(Records from a pointing dataset)

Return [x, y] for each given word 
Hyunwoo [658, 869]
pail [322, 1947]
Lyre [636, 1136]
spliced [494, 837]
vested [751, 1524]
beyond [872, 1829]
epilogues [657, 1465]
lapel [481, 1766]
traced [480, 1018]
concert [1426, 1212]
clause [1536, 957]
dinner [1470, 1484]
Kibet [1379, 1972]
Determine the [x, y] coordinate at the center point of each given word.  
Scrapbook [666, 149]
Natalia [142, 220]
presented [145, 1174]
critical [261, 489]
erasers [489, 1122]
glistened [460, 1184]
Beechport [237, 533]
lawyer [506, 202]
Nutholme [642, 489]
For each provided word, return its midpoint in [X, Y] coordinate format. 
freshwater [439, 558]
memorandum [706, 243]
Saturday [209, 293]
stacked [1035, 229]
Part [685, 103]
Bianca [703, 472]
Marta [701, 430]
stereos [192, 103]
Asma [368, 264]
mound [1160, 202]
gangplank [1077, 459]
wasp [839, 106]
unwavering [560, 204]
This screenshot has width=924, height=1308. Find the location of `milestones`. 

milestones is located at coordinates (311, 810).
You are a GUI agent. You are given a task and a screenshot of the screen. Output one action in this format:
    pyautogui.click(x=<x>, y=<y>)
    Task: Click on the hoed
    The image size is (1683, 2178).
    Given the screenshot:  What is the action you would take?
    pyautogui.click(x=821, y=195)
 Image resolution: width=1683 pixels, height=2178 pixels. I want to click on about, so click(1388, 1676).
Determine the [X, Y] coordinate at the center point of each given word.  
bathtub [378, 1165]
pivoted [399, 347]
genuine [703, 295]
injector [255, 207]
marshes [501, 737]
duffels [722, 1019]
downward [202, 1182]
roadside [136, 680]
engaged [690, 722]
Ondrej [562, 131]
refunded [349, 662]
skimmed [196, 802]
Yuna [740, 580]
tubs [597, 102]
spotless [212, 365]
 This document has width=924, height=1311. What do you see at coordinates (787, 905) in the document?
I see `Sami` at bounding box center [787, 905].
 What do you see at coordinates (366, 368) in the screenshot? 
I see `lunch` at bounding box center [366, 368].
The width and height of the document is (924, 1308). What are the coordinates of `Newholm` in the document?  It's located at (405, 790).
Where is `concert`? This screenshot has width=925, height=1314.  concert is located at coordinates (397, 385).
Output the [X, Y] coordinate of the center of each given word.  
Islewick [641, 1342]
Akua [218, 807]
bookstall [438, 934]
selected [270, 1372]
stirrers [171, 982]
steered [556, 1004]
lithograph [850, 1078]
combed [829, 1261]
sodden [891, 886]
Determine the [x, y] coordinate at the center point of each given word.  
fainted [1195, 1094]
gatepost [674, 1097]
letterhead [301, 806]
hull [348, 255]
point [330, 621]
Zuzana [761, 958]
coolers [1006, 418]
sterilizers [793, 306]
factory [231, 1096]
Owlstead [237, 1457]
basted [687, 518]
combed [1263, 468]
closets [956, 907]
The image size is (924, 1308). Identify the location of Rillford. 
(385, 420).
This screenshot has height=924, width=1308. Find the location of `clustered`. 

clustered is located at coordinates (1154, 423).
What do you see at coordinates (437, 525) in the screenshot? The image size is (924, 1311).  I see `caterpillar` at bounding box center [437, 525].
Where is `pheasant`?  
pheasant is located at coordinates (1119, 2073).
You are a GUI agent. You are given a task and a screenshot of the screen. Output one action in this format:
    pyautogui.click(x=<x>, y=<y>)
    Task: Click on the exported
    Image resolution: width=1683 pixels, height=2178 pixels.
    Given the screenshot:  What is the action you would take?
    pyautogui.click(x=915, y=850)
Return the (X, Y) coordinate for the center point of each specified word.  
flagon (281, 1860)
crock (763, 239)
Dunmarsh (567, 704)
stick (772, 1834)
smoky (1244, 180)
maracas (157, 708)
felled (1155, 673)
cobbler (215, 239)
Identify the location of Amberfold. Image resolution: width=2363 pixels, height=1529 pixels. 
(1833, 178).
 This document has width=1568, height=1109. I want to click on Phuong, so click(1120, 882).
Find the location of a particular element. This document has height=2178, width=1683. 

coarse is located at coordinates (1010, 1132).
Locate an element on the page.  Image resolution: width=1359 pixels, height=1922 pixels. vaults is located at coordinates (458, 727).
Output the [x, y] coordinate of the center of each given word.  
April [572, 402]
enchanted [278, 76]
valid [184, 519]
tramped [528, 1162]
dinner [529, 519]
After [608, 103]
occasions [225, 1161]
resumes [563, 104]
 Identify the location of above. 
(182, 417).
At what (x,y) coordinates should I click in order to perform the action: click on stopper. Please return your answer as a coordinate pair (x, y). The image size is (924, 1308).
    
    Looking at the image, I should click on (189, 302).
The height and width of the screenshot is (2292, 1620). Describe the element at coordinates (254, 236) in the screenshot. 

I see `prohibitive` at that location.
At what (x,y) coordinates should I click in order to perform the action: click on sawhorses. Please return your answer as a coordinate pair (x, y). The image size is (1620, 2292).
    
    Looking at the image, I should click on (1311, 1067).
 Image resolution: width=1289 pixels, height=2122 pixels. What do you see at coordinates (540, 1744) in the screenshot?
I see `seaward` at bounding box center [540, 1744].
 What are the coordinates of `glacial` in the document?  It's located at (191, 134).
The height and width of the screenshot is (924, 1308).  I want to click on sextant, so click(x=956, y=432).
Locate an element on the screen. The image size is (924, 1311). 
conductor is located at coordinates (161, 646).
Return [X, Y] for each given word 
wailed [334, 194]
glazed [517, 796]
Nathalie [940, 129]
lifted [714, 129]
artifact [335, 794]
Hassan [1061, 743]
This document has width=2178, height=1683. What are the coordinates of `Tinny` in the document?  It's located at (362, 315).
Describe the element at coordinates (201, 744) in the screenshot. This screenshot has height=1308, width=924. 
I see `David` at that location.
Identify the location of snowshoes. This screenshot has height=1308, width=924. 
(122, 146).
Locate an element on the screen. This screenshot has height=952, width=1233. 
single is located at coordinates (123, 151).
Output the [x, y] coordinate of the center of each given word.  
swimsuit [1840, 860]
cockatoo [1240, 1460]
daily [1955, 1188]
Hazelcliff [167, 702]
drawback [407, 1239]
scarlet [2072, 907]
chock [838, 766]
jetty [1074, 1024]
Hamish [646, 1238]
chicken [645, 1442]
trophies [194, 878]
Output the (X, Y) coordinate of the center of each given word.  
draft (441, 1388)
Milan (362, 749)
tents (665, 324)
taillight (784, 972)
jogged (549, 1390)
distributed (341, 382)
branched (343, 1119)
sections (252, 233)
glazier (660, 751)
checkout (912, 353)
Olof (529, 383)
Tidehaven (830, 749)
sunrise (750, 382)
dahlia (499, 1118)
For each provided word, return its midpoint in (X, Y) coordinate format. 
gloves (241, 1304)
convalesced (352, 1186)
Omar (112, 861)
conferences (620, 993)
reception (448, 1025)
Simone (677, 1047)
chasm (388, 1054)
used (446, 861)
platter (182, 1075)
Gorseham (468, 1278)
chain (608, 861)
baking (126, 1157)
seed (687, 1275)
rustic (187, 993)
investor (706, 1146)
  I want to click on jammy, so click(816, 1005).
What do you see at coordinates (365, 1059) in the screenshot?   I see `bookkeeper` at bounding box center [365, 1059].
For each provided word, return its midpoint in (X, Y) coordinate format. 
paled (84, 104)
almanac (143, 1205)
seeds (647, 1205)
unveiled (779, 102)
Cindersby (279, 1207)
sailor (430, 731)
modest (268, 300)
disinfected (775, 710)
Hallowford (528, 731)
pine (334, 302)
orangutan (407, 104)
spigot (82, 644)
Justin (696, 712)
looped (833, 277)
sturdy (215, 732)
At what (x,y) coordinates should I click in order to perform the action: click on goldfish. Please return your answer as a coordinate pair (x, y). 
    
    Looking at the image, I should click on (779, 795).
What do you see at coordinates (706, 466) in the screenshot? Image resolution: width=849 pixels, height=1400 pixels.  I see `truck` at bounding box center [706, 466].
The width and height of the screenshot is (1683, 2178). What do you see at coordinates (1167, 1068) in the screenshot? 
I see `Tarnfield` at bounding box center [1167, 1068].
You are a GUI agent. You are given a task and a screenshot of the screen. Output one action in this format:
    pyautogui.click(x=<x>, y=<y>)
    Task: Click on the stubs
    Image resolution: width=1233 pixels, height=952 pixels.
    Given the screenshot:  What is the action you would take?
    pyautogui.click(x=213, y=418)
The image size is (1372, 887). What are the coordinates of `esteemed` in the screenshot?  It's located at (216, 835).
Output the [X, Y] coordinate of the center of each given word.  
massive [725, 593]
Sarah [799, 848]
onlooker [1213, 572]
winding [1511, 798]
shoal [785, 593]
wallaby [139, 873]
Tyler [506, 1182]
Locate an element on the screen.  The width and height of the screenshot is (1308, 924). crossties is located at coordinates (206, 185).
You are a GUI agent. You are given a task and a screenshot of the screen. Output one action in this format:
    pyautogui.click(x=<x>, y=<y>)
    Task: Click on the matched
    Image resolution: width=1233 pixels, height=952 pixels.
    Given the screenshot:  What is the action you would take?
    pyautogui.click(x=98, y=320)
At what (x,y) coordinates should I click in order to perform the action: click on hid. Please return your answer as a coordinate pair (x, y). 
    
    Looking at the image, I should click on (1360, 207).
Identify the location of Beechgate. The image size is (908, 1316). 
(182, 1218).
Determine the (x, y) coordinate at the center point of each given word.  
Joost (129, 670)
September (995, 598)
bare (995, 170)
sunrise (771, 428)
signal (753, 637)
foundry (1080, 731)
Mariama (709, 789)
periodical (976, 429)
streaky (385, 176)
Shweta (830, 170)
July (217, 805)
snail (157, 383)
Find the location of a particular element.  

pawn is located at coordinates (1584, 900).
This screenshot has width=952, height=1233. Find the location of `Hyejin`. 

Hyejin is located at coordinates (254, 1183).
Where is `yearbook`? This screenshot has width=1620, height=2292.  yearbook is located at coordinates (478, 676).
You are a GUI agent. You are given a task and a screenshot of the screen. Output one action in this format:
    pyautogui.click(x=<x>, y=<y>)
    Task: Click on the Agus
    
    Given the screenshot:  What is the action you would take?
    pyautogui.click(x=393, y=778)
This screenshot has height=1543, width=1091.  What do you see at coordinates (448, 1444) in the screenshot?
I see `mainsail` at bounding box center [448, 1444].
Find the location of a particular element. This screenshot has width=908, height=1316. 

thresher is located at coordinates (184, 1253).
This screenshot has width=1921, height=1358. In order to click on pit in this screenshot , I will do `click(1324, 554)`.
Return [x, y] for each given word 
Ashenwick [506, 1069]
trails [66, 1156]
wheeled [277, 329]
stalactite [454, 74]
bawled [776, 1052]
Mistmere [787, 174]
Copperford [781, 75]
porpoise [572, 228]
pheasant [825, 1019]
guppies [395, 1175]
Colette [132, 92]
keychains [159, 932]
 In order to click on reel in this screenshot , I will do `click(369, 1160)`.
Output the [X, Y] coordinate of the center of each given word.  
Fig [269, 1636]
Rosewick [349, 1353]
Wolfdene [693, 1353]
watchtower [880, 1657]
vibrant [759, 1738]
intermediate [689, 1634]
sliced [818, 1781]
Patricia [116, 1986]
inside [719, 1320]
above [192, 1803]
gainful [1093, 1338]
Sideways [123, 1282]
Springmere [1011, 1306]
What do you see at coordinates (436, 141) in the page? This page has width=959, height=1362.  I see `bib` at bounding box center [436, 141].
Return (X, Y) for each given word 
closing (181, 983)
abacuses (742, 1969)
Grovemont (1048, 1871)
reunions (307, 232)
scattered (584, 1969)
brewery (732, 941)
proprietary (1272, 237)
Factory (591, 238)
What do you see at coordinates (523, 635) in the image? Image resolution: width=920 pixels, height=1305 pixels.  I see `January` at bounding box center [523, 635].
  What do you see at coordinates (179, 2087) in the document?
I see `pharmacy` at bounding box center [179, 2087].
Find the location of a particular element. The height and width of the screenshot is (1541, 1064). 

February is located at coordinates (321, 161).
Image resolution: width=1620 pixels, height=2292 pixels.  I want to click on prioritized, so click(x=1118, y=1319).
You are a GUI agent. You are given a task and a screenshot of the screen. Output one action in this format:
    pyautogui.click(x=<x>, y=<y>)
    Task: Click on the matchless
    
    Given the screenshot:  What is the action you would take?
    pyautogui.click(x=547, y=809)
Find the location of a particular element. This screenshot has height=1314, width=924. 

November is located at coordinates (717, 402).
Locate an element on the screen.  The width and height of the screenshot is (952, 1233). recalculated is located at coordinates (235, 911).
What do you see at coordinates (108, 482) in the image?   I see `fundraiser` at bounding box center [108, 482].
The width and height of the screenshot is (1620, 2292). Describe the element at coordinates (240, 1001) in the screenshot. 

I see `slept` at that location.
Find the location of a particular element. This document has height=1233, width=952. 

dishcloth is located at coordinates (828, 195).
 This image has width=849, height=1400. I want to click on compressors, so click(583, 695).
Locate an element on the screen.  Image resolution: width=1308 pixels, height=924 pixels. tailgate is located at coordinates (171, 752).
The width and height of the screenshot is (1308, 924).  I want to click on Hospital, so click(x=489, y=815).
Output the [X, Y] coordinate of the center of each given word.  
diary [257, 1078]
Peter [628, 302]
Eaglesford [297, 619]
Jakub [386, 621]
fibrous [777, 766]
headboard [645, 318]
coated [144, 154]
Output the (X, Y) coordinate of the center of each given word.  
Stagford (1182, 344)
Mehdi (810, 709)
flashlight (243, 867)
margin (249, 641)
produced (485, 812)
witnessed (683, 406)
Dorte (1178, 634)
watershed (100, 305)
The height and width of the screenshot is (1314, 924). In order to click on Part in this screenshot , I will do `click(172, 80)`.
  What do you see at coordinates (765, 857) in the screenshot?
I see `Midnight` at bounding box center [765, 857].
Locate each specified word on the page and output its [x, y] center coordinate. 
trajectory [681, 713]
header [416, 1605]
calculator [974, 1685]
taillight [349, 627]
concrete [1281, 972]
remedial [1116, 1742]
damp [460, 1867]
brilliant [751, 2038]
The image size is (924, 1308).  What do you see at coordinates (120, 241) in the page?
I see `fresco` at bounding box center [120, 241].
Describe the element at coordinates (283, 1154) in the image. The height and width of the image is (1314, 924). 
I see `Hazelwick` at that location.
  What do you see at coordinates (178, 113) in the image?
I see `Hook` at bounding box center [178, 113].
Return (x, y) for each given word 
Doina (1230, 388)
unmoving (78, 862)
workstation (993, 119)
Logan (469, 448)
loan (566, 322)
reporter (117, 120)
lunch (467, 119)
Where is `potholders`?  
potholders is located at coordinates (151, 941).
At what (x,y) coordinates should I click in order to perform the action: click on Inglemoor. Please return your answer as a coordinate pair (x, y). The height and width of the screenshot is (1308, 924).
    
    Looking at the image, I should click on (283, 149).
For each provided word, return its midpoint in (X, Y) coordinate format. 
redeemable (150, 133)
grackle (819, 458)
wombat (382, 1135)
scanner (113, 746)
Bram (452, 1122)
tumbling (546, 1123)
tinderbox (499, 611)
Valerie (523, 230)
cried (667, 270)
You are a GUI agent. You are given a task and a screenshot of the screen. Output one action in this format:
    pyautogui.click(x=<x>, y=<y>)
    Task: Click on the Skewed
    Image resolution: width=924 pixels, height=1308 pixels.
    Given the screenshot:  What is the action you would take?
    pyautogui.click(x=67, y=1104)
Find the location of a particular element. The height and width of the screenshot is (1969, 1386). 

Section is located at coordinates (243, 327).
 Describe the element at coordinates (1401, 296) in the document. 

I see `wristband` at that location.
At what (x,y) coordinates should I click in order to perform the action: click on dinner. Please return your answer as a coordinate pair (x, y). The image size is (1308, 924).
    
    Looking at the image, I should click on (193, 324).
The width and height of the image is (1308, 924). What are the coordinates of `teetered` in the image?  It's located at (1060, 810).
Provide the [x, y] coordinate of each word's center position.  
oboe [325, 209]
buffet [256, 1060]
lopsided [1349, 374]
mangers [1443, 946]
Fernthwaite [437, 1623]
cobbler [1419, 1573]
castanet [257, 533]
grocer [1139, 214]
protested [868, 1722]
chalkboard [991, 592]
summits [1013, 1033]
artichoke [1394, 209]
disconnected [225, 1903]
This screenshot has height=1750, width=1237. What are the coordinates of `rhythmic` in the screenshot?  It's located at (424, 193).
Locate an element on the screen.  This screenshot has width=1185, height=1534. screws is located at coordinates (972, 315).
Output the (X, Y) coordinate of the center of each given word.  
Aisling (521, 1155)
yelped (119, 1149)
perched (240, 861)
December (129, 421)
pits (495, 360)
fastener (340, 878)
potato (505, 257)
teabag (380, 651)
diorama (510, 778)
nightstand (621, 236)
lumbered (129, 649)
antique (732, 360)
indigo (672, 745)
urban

**Given request**. Substitute "headlight" for "taillight" in the lines starting at the one containing "scarlet [2072, 907]" and ending at the one containing "gloves (241, 1304)". Give back only those lines, with nothing else changed.

**Solution**.
scarlet [2072, 907]
chock [838, 766]
jetty [1074, 1024]
Hamish [646, 1238]
chicken [645, 1442]
trophies [194, 878]
Output the (X, Y) coordinate of the center of each given word.  
draft (441, 1388)
Milan (362, 749)
tents (665, 324)
headlight (784, 972)
jogged (549, 1390)
distributed (341, 382)
branched (343, 1119)
sections (252, 233)
glazier (660, 751)
checkout (912, 353)
Olof (529, 383)
Tidehaven (830, 749)
sunrise (750, 382)
dahlia (499, 1118)
For each provided word, return its midpoint in (X, Y) coordinate format. 
gloves (241, 1304)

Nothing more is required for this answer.